* [EXERCISE]
Below are the records; copy each line in which "scissors" can be found.

Data items
• • • • • • •

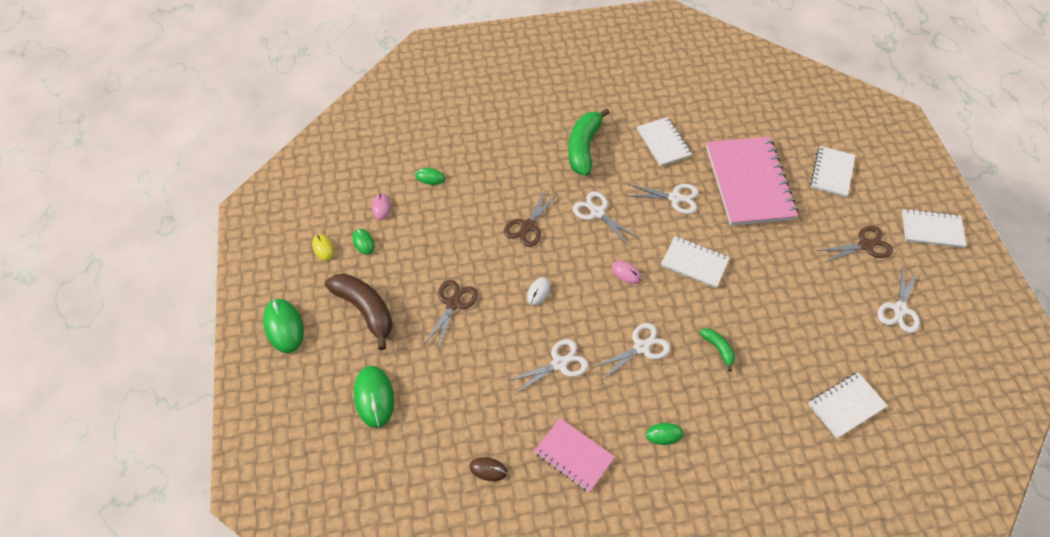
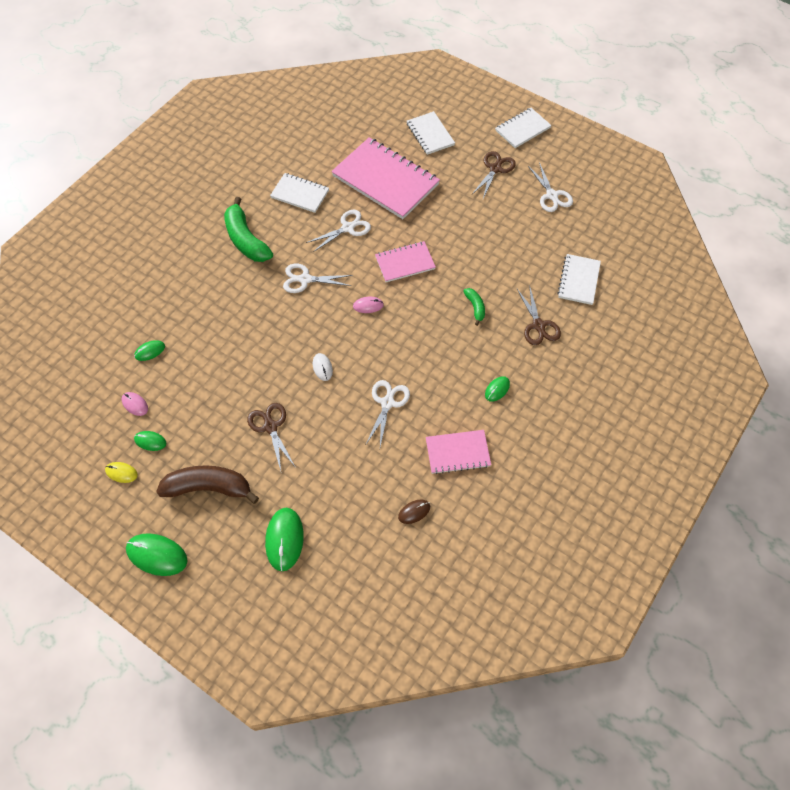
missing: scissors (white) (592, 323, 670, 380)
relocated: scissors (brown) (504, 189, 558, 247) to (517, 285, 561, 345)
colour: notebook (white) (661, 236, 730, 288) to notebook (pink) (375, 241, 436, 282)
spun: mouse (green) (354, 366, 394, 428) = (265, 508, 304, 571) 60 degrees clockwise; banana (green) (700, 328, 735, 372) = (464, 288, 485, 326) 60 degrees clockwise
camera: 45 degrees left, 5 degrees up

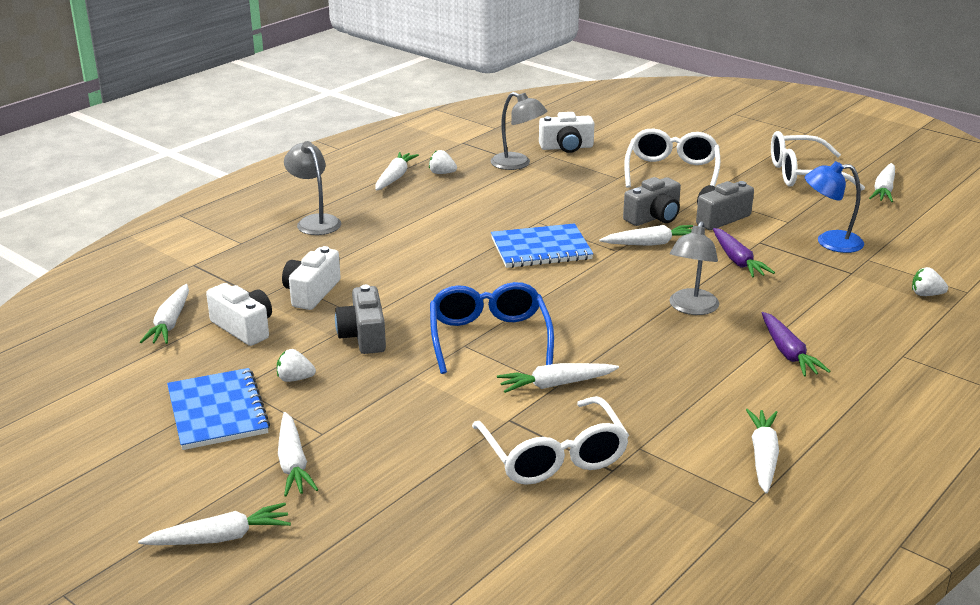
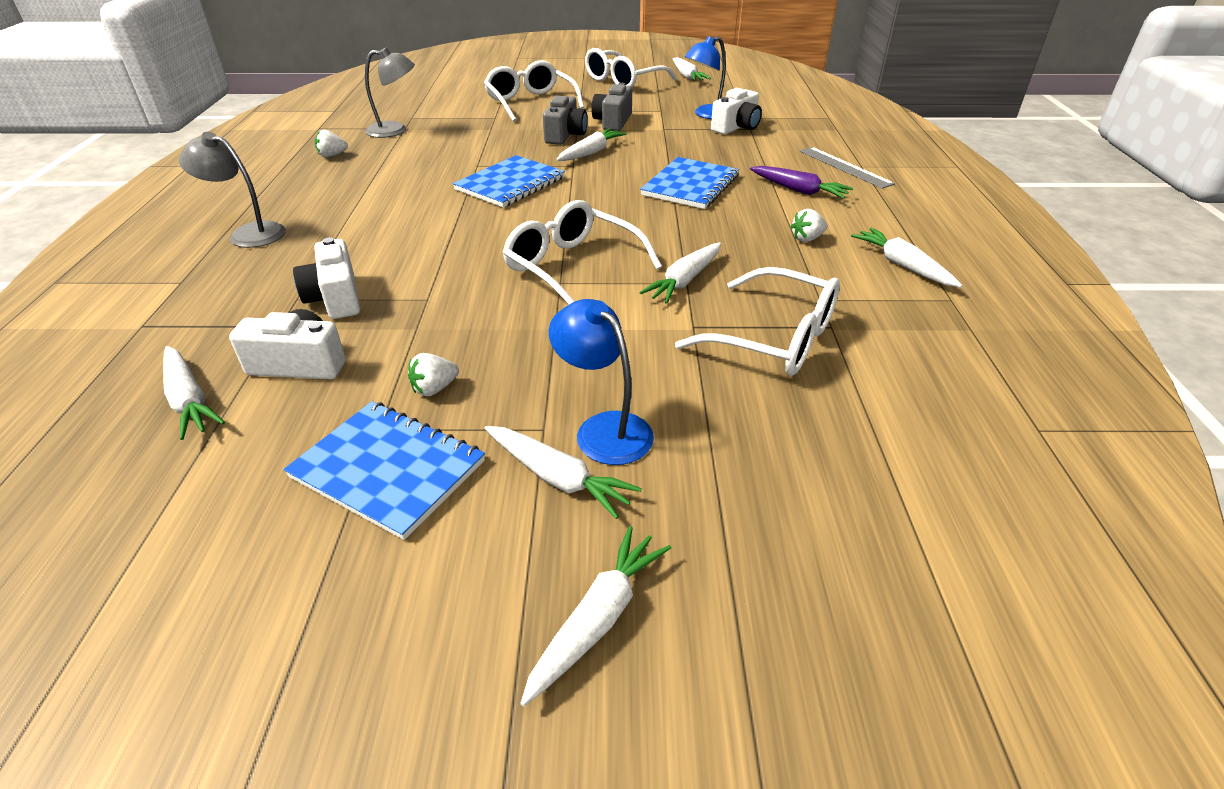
missing: camera (grey) (335, 285, 386, 354); carrot (white) (375, 152, 419, 191); carrot (purple) (713, 228, 775, 278)
appeared: lamp (blue) (549, 299, 654, 465); ruler (grey) (800, 147, 895, 189)
relocated: camera (white) (539, 112, 594, 153) to (711, 88, 762, 135); strawberry (white) (912, 267, 948, 296) to (791, 209, 827, 242)
exchanged: lamp (grey) (669, 221, 719, 315) to notebook (blue) (640, 157, 739, 209)
colour: glasses (blue) (430, 282, 554, 374) to glasses (white) (503, 200, 662, 305)
camera: 40 degrees left, 10 degrees up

• • • • • • •

* [PROBLEM SOLUTION]
missing: scissors (white) (592, 323, 670, 380)
relocated: scissors (brown) (504, 189, 558, 247) to (517, 285, 561, 345)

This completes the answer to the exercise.